*** Data to process ***
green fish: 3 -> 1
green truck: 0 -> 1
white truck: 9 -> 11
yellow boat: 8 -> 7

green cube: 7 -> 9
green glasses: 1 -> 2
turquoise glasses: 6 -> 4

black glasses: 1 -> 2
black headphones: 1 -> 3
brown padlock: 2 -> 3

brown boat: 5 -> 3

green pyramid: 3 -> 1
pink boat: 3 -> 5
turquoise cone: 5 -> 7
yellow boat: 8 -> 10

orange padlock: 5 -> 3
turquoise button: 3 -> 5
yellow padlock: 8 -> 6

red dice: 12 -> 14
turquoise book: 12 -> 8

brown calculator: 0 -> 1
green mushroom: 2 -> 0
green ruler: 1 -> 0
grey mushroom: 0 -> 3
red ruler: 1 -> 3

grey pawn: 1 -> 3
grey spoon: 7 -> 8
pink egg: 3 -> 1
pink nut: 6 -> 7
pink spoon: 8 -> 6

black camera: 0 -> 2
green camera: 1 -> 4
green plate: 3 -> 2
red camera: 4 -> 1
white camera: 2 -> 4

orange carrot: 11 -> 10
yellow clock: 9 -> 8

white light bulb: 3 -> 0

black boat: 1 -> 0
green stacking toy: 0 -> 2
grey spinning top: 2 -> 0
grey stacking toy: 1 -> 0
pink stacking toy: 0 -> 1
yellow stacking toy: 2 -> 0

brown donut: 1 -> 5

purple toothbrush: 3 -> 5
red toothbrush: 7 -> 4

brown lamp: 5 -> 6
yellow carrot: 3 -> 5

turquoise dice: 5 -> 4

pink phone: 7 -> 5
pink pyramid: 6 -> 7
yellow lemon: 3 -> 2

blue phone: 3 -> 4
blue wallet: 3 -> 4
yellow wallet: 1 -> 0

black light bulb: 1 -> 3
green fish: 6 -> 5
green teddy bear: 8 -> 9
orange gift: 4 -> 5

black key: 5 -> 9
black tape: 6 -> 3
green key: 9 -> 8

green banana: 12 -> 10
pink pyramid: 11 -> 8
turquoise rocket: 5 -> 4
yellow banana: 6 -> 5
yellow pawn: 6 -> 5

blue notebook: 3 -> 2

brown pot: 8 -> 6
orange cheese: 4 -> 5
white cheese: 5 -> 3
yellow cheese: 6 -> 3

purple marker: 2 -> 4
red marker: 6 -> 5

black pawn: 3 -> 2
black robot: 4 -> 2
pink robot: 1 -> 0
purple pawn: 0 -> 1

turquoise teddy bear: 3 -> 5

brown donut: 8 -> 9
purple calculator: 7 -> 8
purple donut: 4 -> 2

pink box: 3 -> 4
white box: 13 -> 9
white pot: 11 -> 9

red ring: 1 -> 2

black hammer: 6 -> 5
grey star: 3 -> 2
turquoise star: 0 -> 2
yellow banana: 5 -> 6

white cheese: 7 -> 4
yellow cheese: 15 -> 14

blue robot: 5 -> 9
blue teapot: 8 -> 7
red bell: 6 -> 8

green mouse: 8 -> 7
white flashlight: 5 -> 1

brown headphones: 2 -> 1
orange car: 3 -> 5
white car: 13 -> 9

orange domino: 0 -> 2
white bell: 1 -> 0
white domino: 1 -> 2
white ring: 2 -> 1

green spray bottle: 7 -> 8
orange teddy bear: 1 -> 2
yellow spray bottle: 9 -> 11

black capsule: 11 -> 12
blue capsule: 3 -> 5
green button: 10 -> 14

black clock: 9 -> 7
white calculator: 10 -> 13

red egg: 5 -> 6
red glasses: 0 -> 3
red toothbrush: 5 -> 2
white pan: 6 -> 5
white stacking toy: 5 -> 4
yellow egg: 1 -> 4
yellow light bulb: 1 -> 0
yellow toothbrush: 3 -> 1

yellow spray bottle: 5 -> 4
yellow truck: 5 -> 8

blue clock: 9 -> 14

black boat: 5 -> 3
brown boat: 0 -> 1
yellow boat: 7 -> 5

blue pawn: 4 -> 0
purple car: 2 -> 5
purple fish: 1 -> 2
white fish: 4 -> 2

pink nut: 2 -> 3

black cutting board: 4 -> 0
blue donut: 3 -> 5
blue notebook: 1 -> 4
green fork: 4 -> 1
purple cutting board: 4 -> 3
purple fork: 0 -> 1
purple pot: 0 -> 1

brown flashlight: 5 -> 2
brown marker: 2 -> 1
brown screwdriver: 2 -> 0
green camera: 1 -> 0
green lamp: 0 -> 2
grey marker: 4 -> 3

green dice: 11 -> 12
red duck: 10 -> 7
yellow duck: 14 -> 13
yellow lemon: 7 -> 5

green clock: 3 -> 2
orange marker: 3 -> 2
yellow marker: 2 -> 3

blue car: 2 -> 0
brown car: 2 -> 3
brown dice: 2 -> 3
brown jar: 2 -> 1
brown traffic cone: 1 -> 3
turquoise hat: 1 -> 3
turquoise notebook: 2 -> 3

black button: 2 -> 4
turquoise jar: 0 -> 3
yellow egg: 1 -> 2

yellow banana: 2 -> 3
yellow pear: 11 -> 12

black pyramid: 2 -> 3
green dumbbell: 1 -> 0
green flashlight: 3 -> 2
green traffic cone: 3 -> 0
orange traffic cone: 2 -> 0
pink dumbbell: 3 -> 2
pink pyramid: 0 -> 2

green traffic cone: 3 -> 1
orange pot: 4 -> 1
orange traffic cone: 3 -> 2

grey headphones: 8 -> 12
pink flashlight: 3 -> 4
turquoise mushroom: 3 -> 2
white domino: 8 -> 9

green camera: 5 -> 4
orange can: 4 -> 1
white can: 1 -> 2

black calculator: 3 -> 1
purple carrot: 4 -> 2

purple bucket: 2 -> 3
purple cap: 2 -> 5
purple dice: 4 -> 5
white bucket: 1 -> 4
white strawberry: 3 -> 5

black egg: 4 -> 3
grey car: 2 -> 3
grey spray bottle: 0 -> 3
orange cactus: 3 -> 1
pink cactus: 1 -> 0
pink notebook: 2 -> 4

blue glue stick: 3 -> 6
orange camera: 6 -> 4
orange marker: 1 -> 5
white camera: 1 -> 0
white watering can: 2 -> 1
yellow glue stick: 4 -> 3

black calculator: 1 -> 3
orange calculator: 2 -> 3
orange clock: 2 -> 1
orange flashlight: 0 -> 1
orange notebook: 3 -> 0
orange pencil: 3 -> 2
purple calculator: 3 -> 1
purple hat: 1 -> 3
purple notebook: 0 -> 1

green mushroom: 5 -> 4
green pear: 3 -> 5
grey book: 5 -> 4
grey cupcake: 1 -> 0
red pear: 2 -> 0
*** End of Data to process ***
# To do
Reproduce, character for character, only the lines of the preceding data that start at the line with "orange domino: 0 -> 2" and end at the line with "red duck: 10 -> 7", both included.

# Exercise solution
orange domino: 0 -> 2
white bell: 1 -> 0
white domino: 1 -> 2
white ring: 2 -> 1

green spray bottle: 7 -> 8
orange teddy bear: 1 -> 2
yellow spray bottle: 9 -> 11

black capsule: 11 -> 12
blue capsule: 3 -> 5
green button: 10 -> 14

black clock: 9 -> 7
white calculator: 10 -> 13

red egg: 5 -> 6
red glasses: 0 -> 3
red toothbrush: 5 -> 2
white pan: 6 -> 5
white stacking toy: 5 -> 4
yellow egg: 1 -> 4
yellow light bulb: 1 -> 0
yellow toothbrush: 3 -> 1

yellow spray bottle: 5 -> 4
yellow truck: 5 -> 8

blue clock: 9 -> 14

black boat: 5 -> 3
brown boat: 0 -> 1
yellow boat: 7 -> 5

blue pawn: 4 -> 0
purple car: 2 -> 5
purple fish: 1 -> 2
white fish: 4 -> 2

pink nut: 2 -> 3

black cutting board: 4 -> 0
blue donut: 3 -> 5
blue notebook: 1 -> 4
green fork: 4 -> 1
purple cutting board: 4 -> 3
purple fork: 0 -> 1
purple pot: 0 -> 1

brown flashlight: 5 -> 2
brown marker: 2 -> 1
brown screwdriver: 2 -> 0
green camera: 1 -> 0
green lamp: 0 -> 2
grey marker: 4 -> 3

green dice: 11 -> 12
red duck: 10 -> 7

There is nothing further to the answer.